# [PROVIDED MATERIAL]
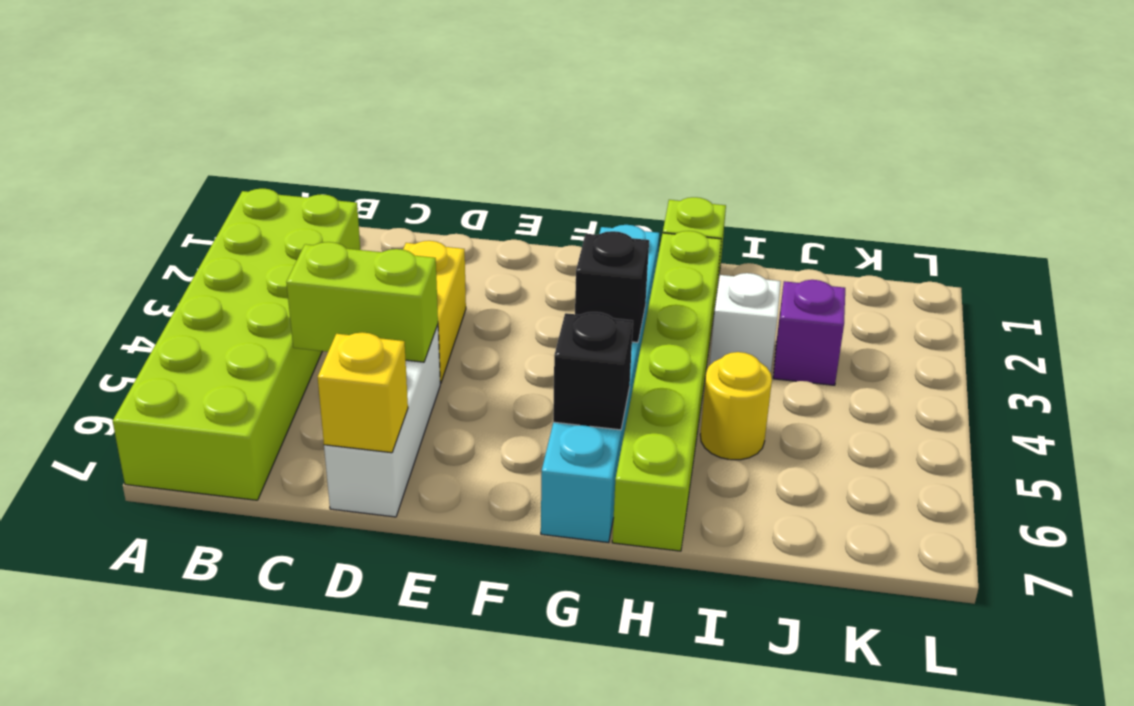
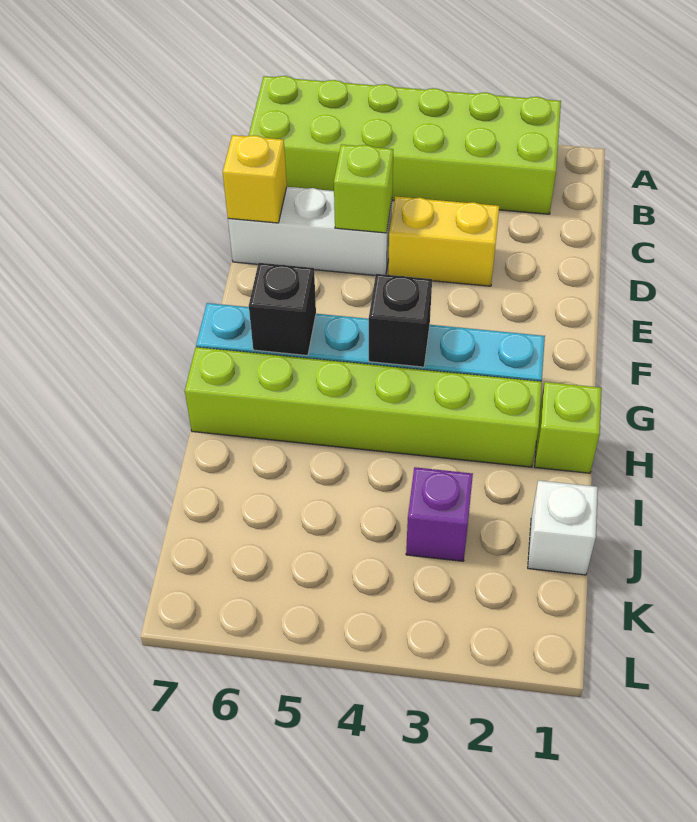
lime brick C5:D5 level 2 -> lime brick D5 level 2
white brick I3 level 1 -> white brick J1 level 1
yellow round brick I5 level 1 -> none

# [PROBLEM TO WORK ON]
Would you copy out the material above exactly, without the pictures in it?

# [ANSWER FOR THE TASK]
lime brick C5:D5 level 2 -> lime brick D5 level 2
white brick I3 level 1 -> white brick J1 level 1
yellow round brick I5 level 1 -> none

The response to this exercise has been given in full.